PROBLEM TO WORK ON: The records below are to be output exactly, except for their pictures.
Segment Start: EXERCISE INPUT
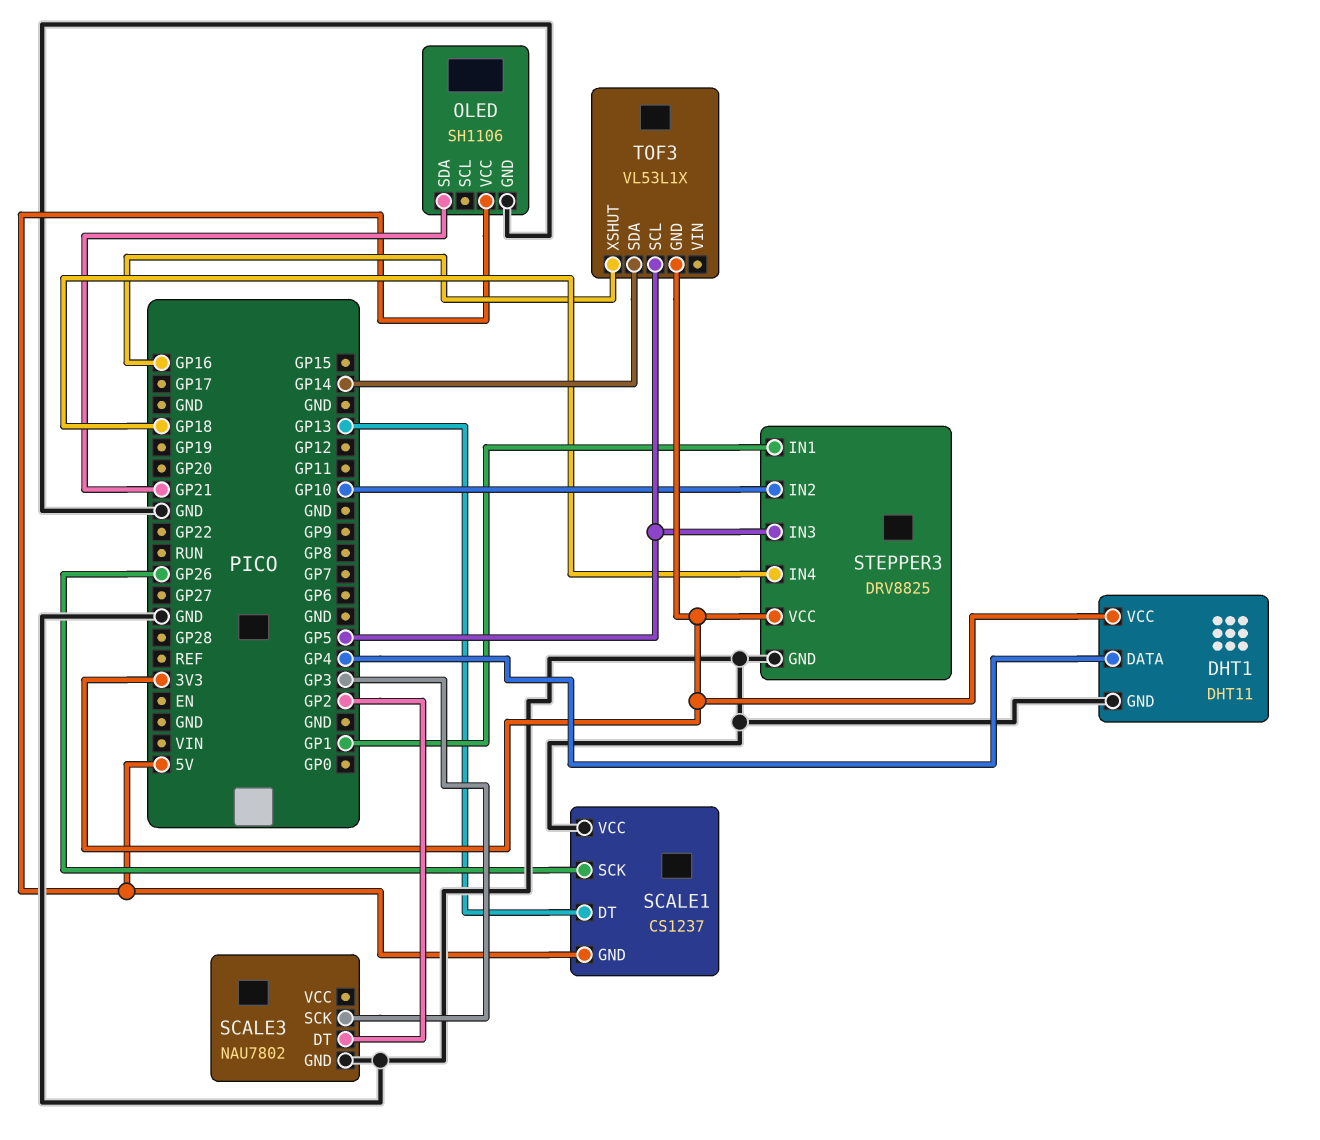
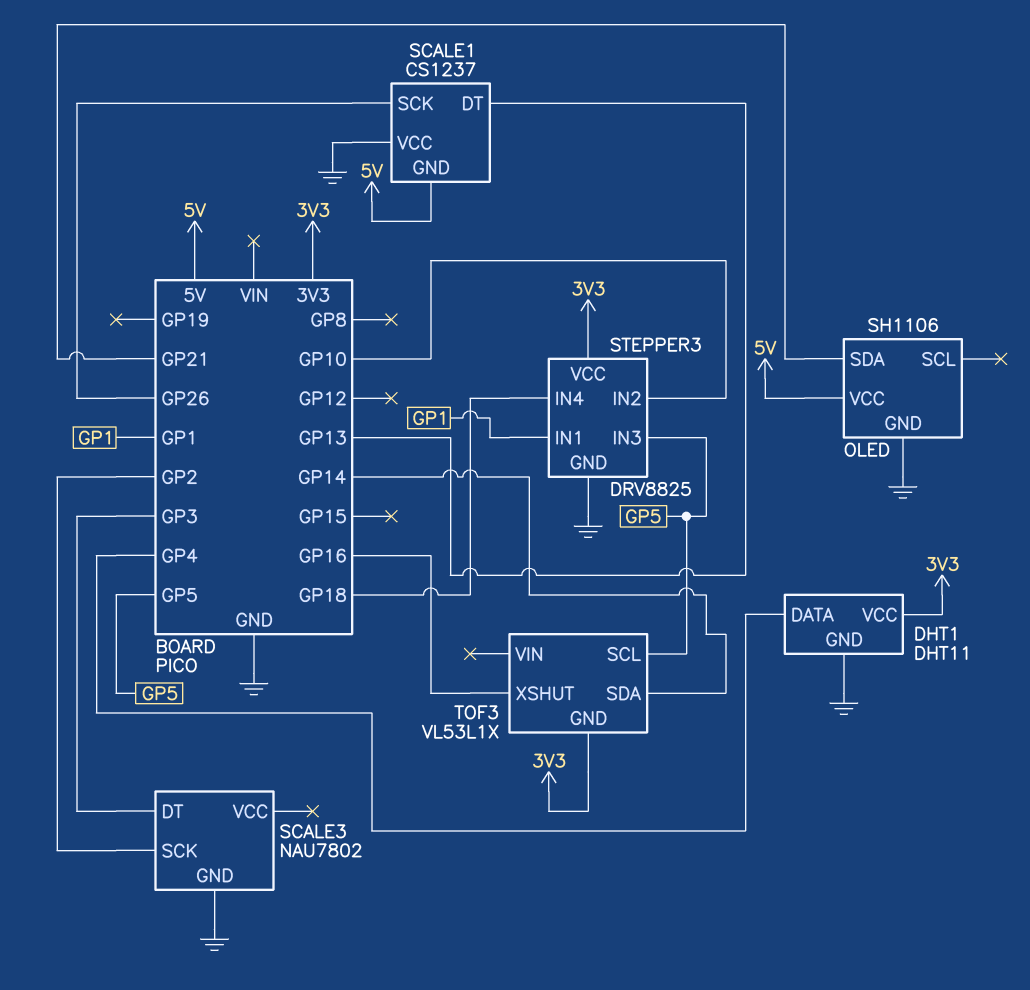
SCALE3 pin DT: GP2 -> GP3
SCALE3 pin SCK: GP3 -> GP2

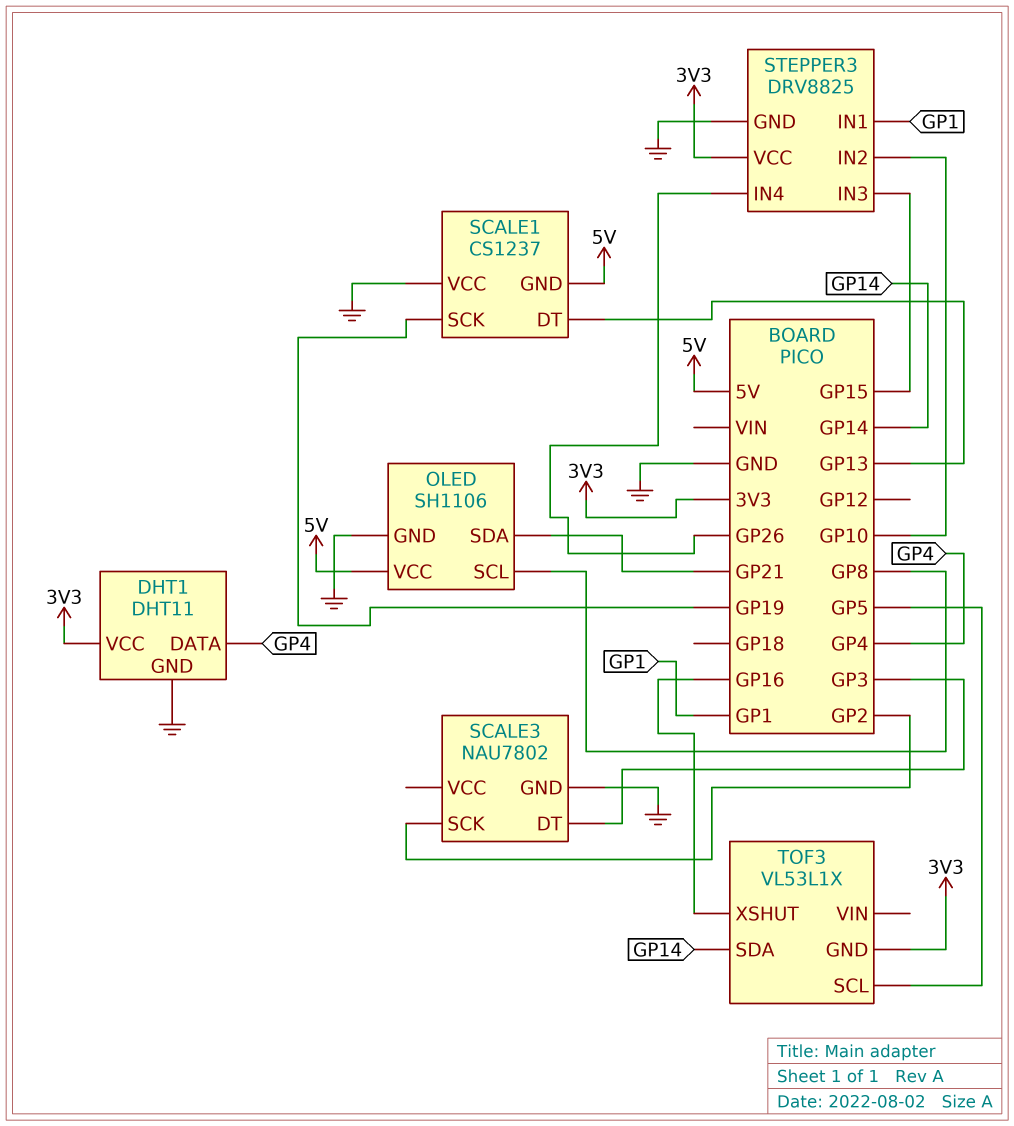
OLED pin SCL: none -> GP8
SCALE1 pin SCK: GP26 -> GP19
STEPPER3 pin IN3: GP5 -> GP15
STEPPER3 pin IN4: GP18 -> GP26

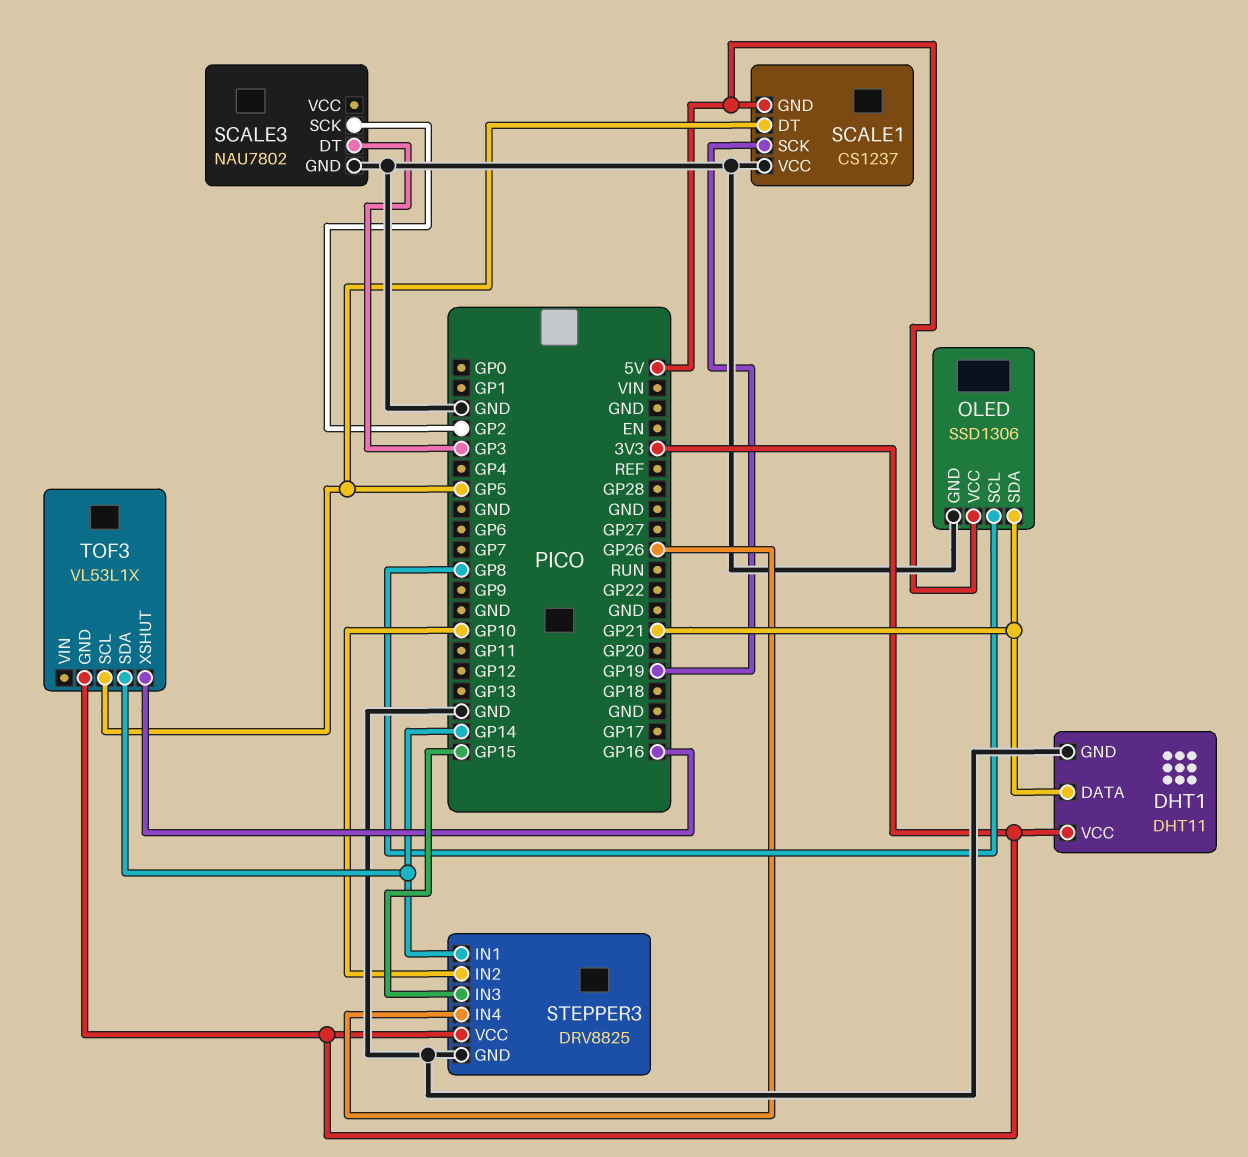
DHT1 pin DATA: GP4 -> GP21
OLED: SH1106 -> SSD1306
SCALE1 pin DT: GP13 -> GP5
STEPPER3 pin IN1: GP1 -> GP14

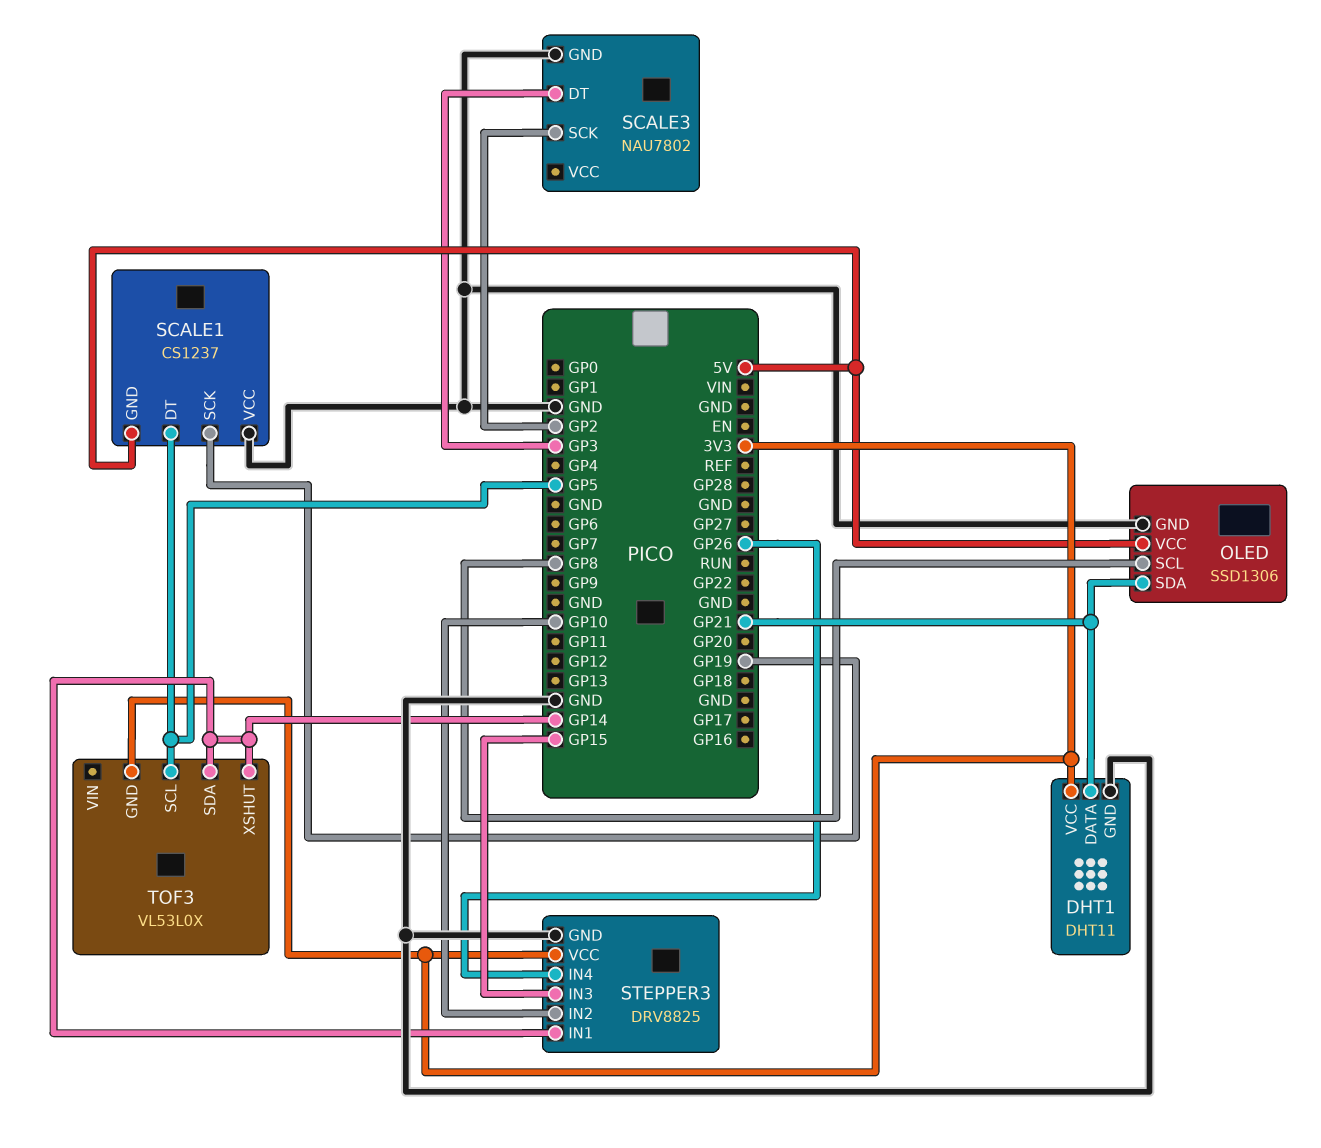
TOF3: VL53L1X -> VL53L0X
TOF3 pin XSHUT: GP16 -> GP14

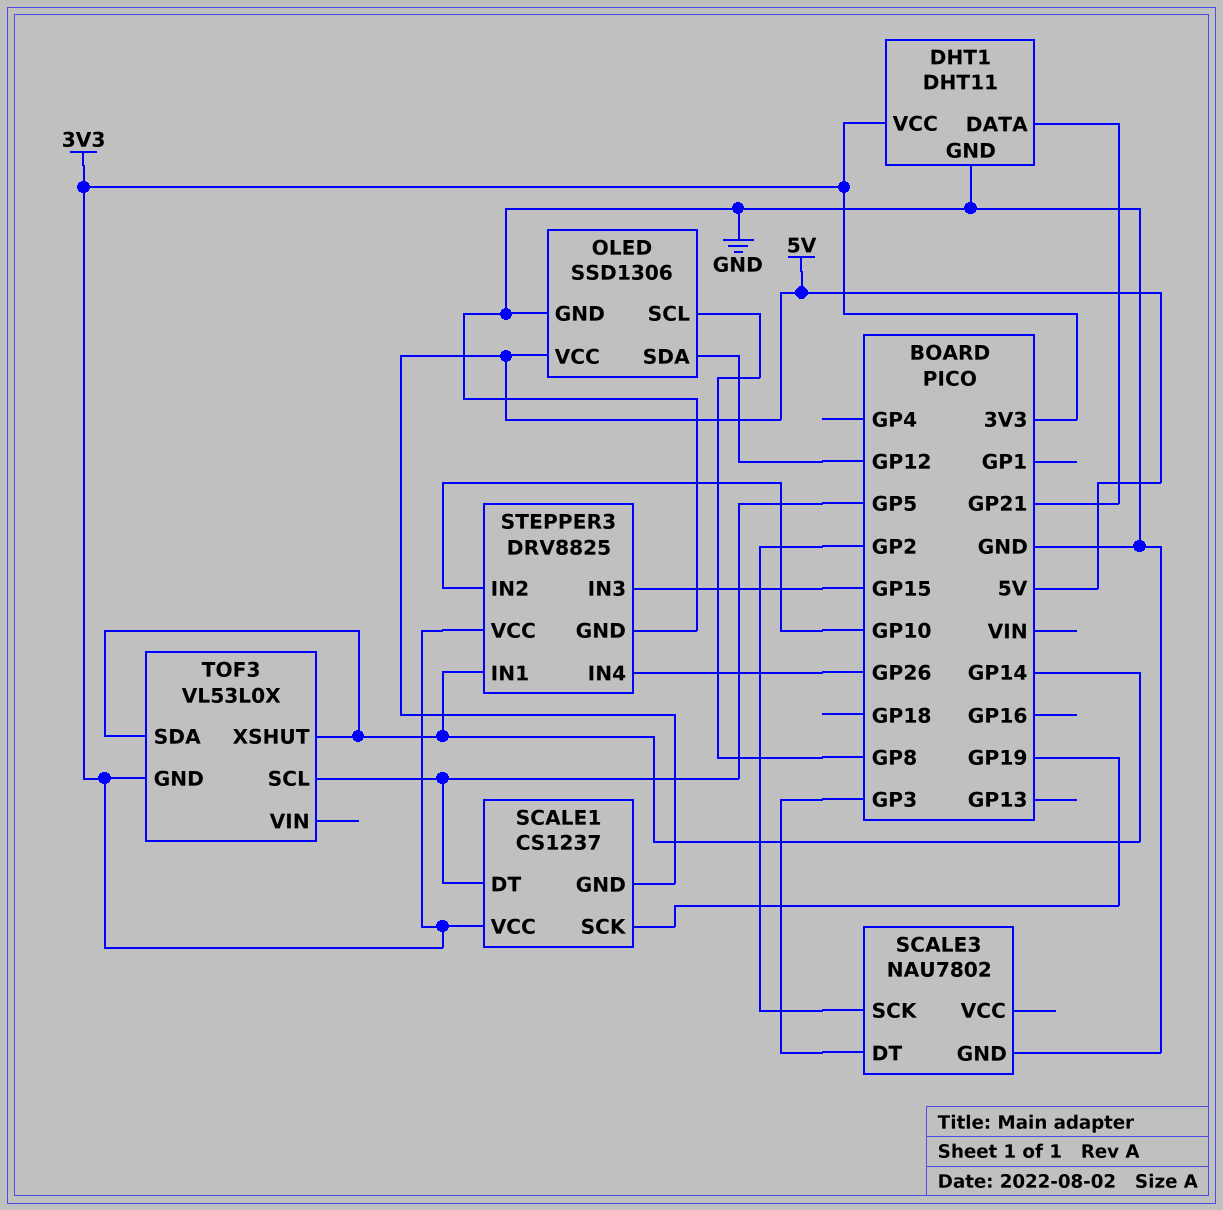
OLED pin SDA: GP21 -> GP12
SCALE1 pin VCC: GND -> 3V3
Segment End: EXERCISE INPUT
TASK ANSWER:
SCALE3 pin DT: GP2 -> GP3
SCALE3 pin SCK: GP3 -> GP2

OLED pin SCL: none -> GP8
SCALE1 pin SCK: GP26 -> GP19
STEPPER3 pin IN3: GP5 -> GP15
STEPPER3 pin IN4: GP18 -> GP26

DHT1 pin DATA: GP4 -> GP21
OLED: SH1106 -> SSD1306
SCALE1 pin DT: GP13 -> GP5
STEPPER3 pin IN1: GP1 -> GP14

TOF3: VL53L1X -> VL53L0X
TOF3 pin XSHUT: GP16 -> GP14

OLED pin SDA: GP21 -> GP12
SCALE1 pin VCC: GND -> 3V3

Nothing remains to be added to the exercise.